■ EXERCISE
When duplicating the records beneath this instruction, omit every picture and keep all else exact.

(Beginning of STORED DATA)

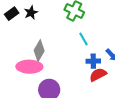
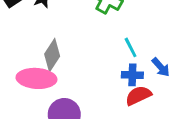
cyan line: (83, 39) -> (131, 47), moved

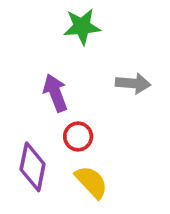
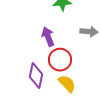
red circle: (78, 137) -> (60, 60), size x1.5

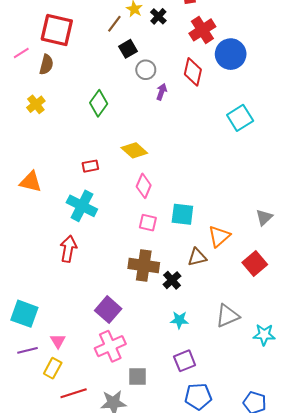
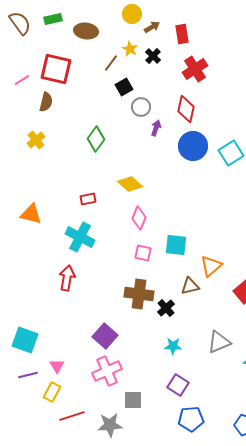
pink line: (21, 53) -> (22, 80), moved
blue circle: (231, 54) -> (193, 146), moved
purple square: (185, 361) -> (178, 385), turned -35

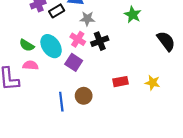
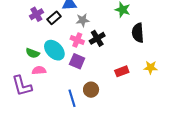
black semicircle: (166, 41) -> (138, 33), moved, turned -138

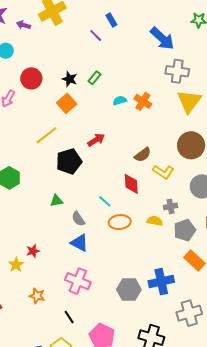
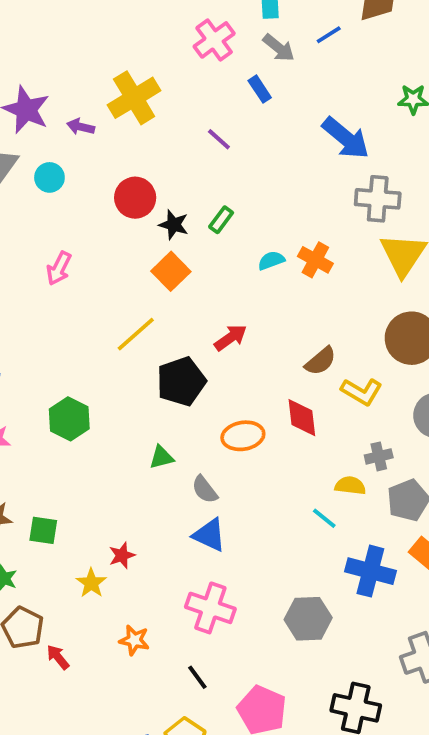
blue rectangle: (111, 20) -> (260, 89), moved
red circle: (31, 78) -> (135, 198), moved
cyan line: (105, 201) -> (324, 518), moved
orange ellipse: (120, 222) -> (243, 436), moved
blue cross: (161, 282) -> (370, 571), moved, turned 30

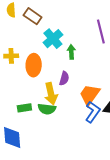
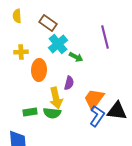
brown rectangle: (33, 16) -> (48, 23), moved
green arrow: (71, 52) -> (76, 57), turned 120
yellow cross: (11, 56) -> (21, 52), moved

(End of STORED DATA)

■ ANSWER SPACE
cyan line: (83, 39) -> (131, 47), moved

red circle: (78, 137) -> (60, 60), size x1.5

pink line: (21, 53) -> (22, 80), moved
blue circle: (231, 54) -> (193, 146), moved
purple square: (185, 361) -> (178, 385), turned -35

black semicircle: (166, 41) -> (138, 33), moved, turned -138

blue rectangle: (111, 20) -> (260, 89), moved
red circle: (31, 78) -> (135, 198), moved
cyan line: (105, 201) -> (324, 518), moved
orange ellipse: (120, 222) -> (243, 436), moved
blue cross: (161, 282) -> (370, 571), moved, turned 30

brown rectangle: (33, 16) -> (48, 23), moved
green arrow: (71, 52) -> (76, 57), turned 120
yellow cross: (11, 56) -> (21, 52), moved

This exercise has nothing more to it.